Task to complete
Your copy should match the entries exactly, except that it holds no pictures.

Image comparison data:
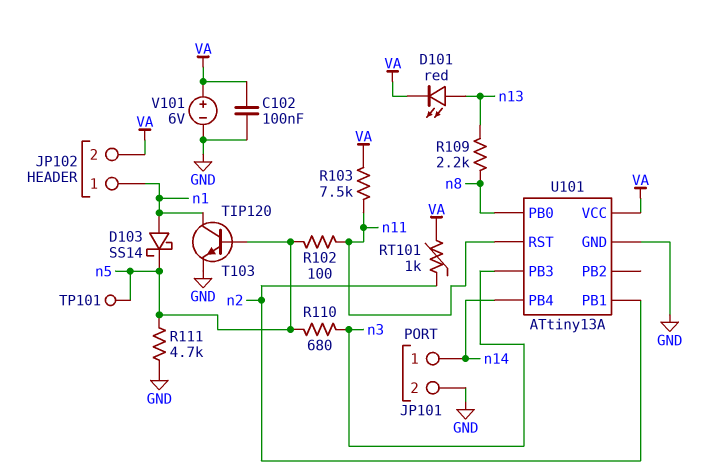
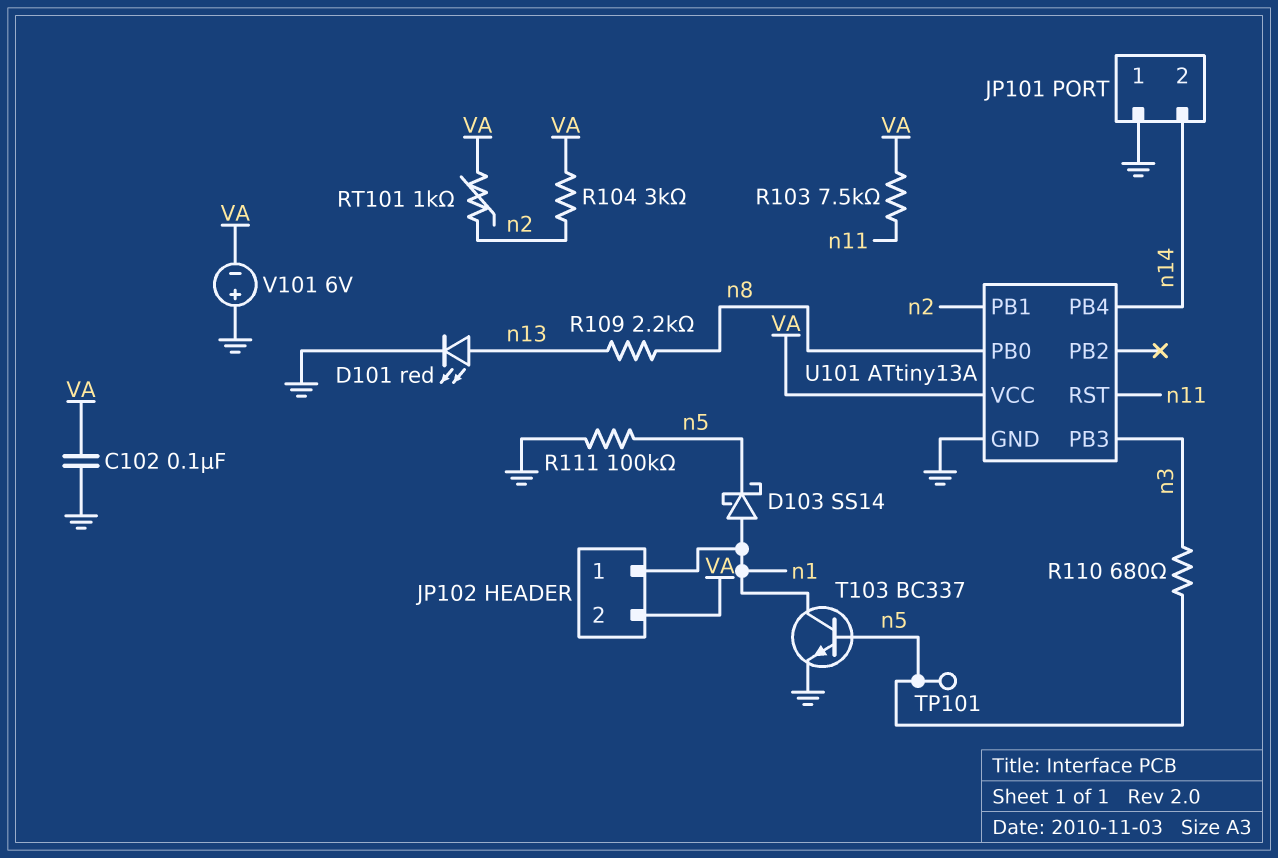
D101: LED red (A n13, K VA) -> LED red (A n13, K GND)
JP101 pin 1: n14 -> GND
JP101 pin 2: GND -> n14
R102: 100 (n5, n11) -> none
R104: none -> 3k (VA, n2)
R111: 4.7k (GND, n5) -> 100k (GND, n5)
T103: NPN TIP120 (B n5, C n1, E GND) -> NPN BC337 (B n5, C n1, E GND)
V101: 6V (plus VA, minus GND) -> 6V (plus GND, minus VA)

Output of the exercise
D101: LED red (A n13, K VA) -> LED red (A n13, K GND)
JP101 pin 1: n14 -> GND
JP101 pin 2: GND -> n14
R102: 100 (n5, n11) -> none
R104: none -> 3k (VA, n2)
R111: 4.7k (GND, n5) -> 100k (GND, n5)
T103: NPN TIP120 (B n5, C n1, E GND) -> NPN BC337 (B n5, C n1, E GND)
V101: 6V (plus VA, minus GND) -> 6V (plus GND, minus VA)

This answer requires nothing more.